• [Task statement]
A verbatim transcript of the lines below, starting at the first and ending with the one that holds "D2: zener 15V", is what should be produced.

Edit tracking data
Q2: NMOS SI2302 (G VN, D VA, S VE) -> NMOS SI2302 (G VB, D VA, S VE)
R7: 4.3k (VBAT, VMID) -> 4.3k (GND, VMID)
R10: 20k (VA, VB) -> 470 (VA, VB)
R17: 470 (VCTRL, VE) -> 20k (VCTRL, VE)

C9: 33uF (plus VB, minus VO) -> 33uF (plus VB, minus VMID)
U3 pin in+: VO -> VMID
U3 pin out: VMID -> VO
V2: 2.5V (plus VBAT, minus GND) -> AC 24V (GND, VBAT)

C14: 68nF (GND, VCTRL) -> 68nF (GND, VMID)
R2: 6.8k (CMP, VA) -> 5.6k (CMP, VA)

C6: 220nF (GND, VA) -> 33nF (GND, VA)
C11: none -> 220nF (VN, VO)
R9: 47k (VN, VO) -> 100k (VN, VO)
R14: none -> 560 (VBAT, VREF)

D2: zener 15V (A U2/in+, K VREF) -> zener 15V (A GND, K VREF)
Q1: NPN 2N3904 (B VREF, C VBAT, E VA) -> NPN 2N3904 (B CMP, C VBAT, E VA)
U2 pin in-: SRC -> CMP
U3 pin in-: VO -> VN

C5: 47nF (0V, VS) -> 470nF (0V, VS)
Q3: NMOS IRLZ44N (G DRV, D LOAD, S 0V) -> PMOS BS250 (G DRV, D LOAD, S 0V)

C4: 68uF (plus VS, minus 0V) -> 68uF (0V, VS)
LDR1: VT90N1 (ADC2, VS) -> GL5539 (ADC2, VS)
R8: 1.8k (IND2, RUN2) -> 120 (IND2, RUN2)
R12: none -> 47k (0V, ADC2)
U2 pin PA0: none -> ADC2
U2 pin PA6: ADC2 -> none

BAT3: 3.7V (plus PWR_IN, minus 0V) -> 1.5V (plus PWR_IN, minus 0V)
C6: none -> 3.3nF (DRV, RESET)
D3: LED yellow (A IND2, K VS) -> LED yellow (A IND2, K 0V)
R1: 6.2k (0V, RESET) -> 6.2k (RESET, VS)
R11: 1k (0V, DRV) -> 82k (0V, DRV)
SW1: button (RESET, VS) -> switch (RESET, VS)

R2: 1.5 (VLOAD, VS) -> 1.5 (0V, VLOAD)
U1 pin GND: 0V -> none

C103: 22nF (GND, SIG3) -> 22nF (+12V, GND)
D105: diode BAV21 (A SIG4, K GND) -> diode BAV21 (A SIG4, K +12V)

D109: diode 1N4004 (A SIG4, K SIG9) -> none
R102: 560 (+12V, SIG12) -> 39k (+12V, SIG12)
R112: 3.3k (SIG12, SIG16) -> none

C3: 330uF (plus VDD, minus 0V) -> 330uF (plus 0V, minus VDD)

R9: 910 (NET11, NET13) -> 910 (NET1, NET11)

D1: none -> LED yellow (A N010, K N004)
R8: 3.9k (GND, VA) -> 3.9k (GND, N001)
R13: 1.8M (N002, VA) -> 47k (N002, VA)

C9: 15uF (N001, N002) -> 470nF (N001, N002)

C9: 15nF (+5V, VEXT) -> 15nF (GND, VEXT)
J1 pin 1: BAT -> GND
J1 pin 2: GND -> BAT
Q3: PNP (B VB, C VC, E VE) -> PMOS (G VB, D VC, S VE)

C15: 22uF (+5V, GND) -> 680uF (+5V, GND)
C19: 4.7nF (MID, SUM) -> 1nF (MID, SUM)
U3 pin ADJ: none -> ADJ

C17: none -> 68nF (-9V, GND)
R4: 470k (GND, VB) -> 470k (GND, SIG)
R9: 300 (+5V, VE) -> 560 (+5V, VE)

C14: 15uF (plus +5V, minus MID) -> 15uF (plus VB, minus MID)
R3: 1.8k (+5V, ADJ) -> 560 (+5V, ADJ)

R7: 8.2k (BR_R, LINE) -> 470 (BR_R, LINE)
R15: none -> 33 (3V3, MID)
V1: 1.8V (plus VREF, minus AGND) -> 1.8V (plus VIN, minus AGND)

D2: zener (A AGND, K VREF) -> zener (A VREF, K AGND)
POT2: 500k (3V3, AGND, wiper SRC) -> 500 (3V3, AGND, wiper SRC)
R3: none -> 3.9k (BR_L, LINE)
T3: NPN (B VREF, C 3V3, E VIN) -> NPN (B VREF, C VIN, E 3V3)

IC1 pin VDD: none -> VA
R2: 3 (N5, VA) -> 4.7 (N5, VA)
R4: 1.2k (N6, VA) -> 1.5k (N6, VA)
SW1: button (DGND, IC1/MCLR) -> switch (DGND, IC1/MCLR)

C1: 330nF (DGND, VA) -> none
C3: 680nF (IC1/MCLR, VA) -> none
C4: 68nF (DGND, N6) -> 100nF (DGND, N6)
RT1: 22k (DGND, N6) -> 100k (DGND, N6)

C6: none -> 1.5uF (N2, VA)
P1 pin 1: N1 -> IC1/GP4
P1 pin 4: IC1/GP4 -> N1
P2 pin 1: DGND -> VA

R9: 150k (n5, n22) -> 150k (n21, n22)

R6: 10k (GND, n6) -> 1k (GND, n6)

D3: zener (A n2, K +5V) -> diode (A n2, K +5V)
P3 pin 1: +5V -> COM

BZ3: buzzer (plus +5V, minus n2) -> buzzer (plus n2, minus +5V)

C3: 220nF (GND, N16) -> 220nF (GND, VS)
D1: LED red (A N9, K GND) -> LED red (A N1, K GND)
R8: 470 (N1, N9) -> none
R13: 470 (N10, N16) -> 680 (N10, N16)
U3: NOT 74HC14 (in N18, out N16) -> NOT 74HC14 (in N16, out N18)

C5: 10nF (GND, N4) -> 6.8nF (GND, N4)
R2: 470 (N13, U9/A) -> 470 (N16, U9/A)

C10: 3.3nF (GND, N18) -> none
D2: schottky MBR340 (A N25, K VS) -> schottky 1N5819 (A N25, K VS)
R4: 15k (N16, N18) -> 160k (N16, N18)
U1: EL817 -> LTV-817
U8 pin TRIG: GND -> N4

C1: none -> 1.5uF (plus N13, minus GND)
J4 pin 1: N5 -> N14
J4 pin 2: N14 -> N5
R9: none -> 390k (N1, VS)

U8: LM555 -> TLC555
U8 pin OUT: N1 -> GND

• [Task answer]
Q2: NMOS SI2302 (G VN, D VA, S VE) -> NMOS SI2302 (G VB, D VA, S VE)
R7: 4.3k (VBAT, VMID) -> 4.3k (GND, VMID)
R10: 20k (VA, VB) -> 470 (VA, VB)
R17: 470 (VCTRL, VE) -> 20k (VCTRL, VE)

C9: 33uF (plus VB, minus VO) -> 33uF (plus VB, minus VMID)
U3 pin in+: VO -> VMID
U3 pin out: VMID -> VO
V2: 2.5V (plus VBAT, minus GND) -> AC 24V (GND, VBAT)

C14: 68nF (GND, VCTRL) -> 68nF (GND, VMID)
R2: 6.8k (CMP, VA) -> 5.6k (CMP, VA)

C6: 220nF (GND, VA) -> 33nF (GND, VA)
C11: none -> 220nF (VN, VO)
R9: 47k (VN, VO) -> 100k (VN, VO)
R14: none -> 560 (VBAT, VREF)

D2: zener 15V (A U2/in+, K VREF) -> zener 15V (A GND, K VREF)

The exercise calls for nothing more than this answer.